=== Section Start ===
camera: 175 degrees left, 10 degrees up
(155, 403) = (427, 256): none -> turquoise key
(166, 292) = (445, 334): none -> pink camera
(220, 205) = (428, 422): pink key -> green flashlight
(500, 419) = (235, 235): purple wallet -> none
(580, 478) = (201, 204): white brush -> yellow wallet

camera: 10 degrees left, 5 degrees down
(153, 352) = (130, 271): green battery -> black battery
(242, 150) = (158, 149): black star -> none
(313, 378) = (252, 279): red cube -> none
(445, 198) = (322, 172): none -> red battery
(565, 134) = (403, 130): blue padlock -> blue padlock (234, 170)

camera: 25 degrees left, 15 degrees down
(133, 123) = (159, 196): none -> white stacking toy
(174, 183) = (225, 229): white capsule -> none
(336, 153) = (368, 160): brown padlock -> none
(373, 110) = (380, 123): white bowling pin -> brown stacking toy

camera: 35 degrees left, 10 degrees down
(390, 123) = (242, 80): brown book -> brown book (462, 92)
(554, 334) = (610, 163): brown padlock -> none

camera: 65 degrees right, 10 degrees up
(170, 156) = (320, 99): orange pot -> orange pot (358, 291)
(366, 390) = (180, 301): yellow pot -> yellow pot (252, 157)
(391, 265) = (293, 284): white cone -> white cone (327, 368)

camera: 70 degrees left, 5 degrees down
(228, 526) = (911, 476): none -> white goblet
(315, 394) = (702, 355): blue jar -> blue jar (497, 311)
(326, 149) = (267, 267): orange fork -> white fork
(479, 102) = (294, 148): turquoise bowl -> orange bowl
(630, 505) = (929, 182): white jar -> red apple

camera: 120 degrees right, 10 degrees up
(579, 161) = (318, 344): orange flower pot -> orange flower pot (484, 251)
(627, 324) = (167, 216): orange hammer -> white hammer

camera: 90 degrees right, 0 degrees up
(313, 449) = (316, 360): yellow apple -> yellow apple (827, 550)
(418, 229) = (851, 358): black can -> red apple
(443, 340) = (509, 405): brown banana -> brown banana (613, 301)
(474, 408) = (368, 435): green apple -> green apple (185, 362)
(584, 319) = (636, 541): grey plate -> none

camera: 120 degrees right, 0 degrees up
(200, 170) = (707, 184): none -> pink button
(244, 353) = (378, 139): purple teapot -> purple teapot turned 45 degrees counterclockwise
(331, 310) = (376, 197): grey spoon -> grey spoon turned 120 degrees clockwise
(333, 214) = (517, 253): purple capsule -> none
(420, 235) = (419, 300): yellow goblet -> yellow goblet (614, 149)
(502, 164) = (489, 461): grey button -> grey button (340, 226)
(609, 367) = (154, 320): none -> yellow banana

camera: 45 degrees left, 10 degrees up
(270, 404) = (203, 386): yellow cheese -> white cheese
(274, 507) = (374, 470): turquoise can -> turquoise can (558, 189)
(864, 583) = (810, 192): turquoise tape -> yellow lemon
=== Section End ===
What the exercise asks | What is needed here is an exact copy of every record.

Response to the task |
camera: 175 degrees left, 10 degrees up
(155, 403) = (427, 256): none -> turquoise key
(166, 292) = (445, 334): none -> pink camera
(220, 205) = (428, 422): pink key -> green flashlight
(500, 419) = (235, 235): purple wallet -> none
(580, 478) = (201, 204): white brush -> yellow wallet

camera: 10 degrees left, 5 degrees down
(153, 352) = (130, 271): green battery -> black battery
(242, 150) = (158, 149): black star -> none
(313, 378) = (252, 279): red cube -> none
(445, 198) = (322, 172): none -> red battery
(565, 134) = (403, 130): blue padlock -> blue padlock (234, 170)

camera: 25 degrees left, 15 degrees down
(133, 123) = (159, 196): none -> white stacking toy
(174, 183) = (225, 229): white capsule -> none
(336, 153) = (368, 160): brown padlock -> none
(373, 110) = (380, 123): white bowling pin -> brown stacking toy

camera: 35 degrees left, 10 degrees down
(390, 123) = (242, 80): brown book -> brown book (462, 92)
(554, 334) = (610, 163): brown padlock -> none

camera: 65 degrees right, 10 degrees up
(170, 156) = (320, 99): orange pot -> orange pot (358, 291)
(366, 390) = (180, 301): yellow pot -> yellow pot (252, 157)
(391, 265) = (293, 284): white cone -> white cone (327, 368)

camera: 70 degrees left, 5 degrees down
(228, 526) = (911, 476): none -> white goblet
(315, 394) = (702, 355): blue jar -> blue jar (497, 311)
(326, 149) = (267, 267): orange fork -> white fork
(479, 102) = (294, 148): turquoise bowl -> orange bowl
(630, 505) = (929, 182): white jar -> red apple

camera: 120 degrees right, 10 degrees up
(579, 161) = (318, 344): orange flower pot -> orange flower pot (484, 251)
(627, 324) = (167, 216): orange hammer -> white hammer

camera: 90 degrees right, 0 degrees up
(313, 449) = (316, 360): yellow apple -> yellow apple (827, 550)
(418, 229) = (851, 358): black can -> red apple
(443, 340) = (509, 405): brown banana -> brown banana (613, 301)
(474, 408) = (368, 435): green apple -> green apple (185, 362)
(584, 319) = (636, 541): grey plate -> none

camera: 120 degrees right, 0 degrees up
(200, 170) = (707, 184): none -> pink button
(244, 353) = (378, 139): purple teapot -> purple teapot turned 45 degrees counterclockwise
(331, 310) = (376, 197): grey spoon -> grey spoon turned 120 degrees clockwise
(333, 214) = (517, 253): purple capsule -> none
(420, 235) = (419, 300): yellow goblet -> yellow goblet (614, 149)
(502, 164) = (489, 461): grey button -> grey button (340, 226)
(609, 367) = (154, 320): none -> yellow banana

camera: 45 degrees left, 10 degrees up
(270, 404) = (203, 386): yellow cheese -> white cheese
(274, 507) = (374, 470): turquoise can -> turquoise can (558, 189)
(864, 583) = (810, 192): turquoise tape -> yellow lemon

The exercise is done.